Copy every line of the material below character for character, without changing anything.
══ Records for processing
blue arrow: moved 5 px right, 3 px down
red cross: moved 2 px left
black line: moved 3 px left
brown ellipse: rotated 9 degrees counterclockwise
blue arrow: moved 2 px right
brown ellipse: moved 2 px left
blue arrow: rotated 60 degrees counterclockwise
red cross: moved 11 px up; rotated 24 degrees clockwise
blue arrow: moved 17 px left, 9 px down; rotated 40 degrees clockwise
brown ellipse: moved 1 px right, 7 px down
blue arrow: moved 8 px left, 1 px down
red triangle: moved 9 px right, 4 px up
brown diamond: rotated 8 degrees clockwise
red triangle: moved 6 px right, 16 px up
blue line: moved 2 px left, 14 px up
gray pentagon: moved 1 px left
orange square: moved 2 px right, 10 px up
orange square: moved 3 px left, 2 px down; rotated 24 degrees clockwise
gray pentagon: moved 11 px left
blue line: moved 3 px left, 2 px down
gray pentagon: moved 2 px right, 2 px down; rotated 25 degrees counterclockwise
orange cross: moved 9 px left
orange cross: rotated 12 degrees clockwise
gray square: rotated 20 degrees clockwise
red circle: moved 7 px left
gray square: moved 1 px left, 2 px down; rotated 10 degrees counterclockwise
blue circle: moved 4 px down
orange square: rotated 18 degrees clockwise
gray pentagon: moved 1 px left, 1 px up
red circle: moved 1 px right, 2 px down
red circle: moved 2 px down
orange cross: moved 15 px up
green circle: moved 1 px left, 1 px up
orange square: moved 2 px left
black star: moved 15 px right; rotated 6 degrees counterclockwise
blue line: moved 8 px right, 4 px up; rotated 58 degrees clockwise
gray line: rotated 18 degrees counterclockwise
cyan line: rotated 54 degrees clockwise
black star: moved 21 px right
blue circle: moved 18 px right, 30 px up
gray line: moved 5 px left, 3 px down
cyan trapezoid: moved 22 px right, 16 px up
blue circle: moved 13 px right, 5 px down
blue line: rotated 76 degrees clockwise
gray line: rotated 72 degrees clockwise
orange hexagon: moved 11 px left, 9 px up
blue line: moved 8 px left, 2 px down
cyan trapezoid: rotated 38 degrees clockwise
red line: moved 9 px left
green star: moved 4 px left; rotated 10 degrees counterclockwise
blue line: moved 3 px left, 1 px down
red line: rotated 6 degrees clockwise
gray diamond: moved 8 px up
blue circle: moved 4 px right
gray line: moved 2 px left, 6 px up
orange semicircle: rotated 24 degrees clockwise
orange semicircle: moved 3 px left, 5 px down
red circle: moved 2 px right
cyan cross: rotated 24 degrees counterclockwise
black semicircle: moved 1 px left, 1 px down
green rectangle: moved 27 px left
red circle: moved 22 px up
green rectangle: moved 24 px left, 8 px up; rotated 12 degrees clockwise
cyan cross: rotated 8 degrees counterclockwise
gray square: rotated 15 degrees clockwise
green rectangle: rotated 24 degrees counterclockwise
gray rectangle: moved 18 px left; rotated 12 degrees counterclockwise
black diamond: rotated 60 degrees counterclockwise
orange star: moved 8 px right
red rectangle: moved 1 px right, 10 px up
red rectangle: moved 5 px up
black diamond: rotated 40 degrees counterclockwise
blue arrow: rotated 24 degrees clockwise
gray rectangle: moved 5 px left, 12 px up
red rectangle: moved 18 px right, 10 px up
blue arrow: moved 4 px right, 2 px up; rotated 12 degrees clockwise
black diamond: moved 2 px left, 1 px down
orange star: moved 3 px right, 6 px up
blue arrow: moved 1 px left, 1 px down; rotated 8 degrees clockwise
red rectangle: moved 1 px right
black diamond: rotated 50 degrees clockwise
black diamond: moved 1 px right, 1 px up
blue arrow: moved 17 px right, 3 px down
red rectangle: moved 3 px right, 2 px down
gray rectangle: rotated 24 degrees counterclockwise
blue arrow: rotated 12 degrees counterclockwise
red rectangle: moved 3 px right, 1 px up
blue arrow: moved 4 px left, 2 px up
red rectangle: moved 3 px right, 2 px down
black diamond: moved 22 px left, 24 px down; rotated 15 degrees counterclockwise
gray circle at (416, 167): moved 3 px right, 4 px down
════
Response to the task =>
blue arrow: moved 5 px right, 3 px down
red cross: moved 2 px left
black line: moved 3 px left
brown ellipse: rotated 9 degrees counterclockwise
blue arrow: moved 2 px right
brown ellipse: moved 2 px left
blue arrow: rotated 60 degrees counterclockwise
red cross: moved 11 px up; rotated 24 degrees clockwise
blue arrow: moved 17 px left, 9 px down; rotated 40 degrees clockwise
brown ellipse: moved 1 px right, 7 px down
blue arrow: moved 8 px left, 1 px down
red triangle: moved 9 px right, 4 px up
brown diamond: rotated 8 degrees clockwise
red triangle: moved 6 px right, 16 px up
blue line: moved 2 px left, 14 px up
gray pentagon: moved 1 px left
orange square: moved 2 px right, 10 px up
orange square: moved 3 px left, 2 px down; rotated 24 degrees clockwise
gray pentagon: moved 11 px left
blue line: moved 3 px left, 2 px down
gray pentagon: moved 2 px right, 2 px down; rotated 25 degrees counterclockwise
orange cross: moved 9 px left
orange cross: rotated 12 degrees clockwise
gray square: rotated 20 degrees clockwise
red circle: moved 7 px left
gray square: moved 1 px left, 2 px down; rotated 10 degrees counterclockwise
blue circle: moved 4 px down
orange square: rotated 18 degrees clockwise
gray pentagon: moved 1 px left, 1 px up
red circle: moved 1 px right, 2 px down
red circle: moved 2 px down
orange cross: moved 15 px up
green circle: moved 1 px left, 1 px up
orange square: moved 2 px left
black star: moved 15 px right; rotated 6 degrees counterclockwise
blue line: moved 8 px right, 4 px up; rotated 58 degrees clockwise
gray line: rotated 18 degrees counterclockwise
cyan line: rotated 54 degrees clockwise
black star: moved 21 px right
blue circle: moved 18 px right, 30 px up
gray line: moved 5 px left, 3 px down
cyan trapezoid: moved 22 px right, 16 px up
blue circle: moved 13 px right, 5 px down
blue line: rotated 76 degrees clockwise
gray line: rotated 72 degrees clockwise
orange hexagon: moved 11 px left, 9 px up
blue line: moved 8 px left, 2 px down
cyan trapezoid: rotated 38 degrees clockwise
red line: moved 9 px left
green star: moved 4 px left; rotated 10 degrees counterclockwise
blue line: moved 3 px left, 1 px down
red line: rotated 6 degrees clockwise
gray diamond: moved 8 px up
blue circle: moved 4 px right
gray line: moved 2 px left, 6 px up
orange semicircle: rotated 24 degrees clockwise
orange semicircle: moved 3 px left, 5 px down
red circle: moved 2 px right
cyan cross: rotated 24 degrees counterclockwise
black semicircle: moved 1 px left, 1 px down
green rectangle: moved 27 px left
red circle: moved 22 px up
green rectangle: moved 24 px left, 8 px up; rotated 12 degrees clockwise
cyan cross: rotated 8 degrees counterclockwise
gray square: rotated 15 degrees clockwise
green rectangle: rotated 24 degrees counterclockwise
gray rectangle: moved 18 px left; rotated 12 degrees counterclockwise
black diamond: rotated 60 degrees counterclockwise
orange star: moved 8 px right
red rectangle: moved 1 px right, 10 px up
red rectangle: moved 5 px up
black diamond: rotated 40 degrees counterclockwise
blue arrow: rotated 24 degrees clockwise
gray rectangle: moved 5 px left, 12 px up
red rectangle: moved 18 px right, 10 px up
blue arrow: moved 4 px right, 2 px up; rotated 12 degrees clockwise
black diamond: moved 2 px left, 1 px down
orange star: moved 3 px right, 6 px up
blue arrow: moved 1 px left, 1 px down; rotated 8 degrees clockwise
red rectangle: moved 1 px right
black diamond: rotated 50 degrees clockwise
black diamond: moved 1 px right, 1 px up
blue arrow: moved 17 px right, 3 px down
red rectangle: moved 3 px right, 2 px down
gray rectangle: rotated 24 degrees counterclockwise
blue arrow: rotated 12 degrees counterclockwise
red rectangle: moved 3 px right, 1 px up
blue arrow: moved 4 px left, 2 px up
red rectangle: moved 3 px right, 2 px down
black diamond: moved 22 px left, 24 px down; rotated 15 degrees counterclockwise
gray circle at (416, 167): moved 3 px right, 4 px down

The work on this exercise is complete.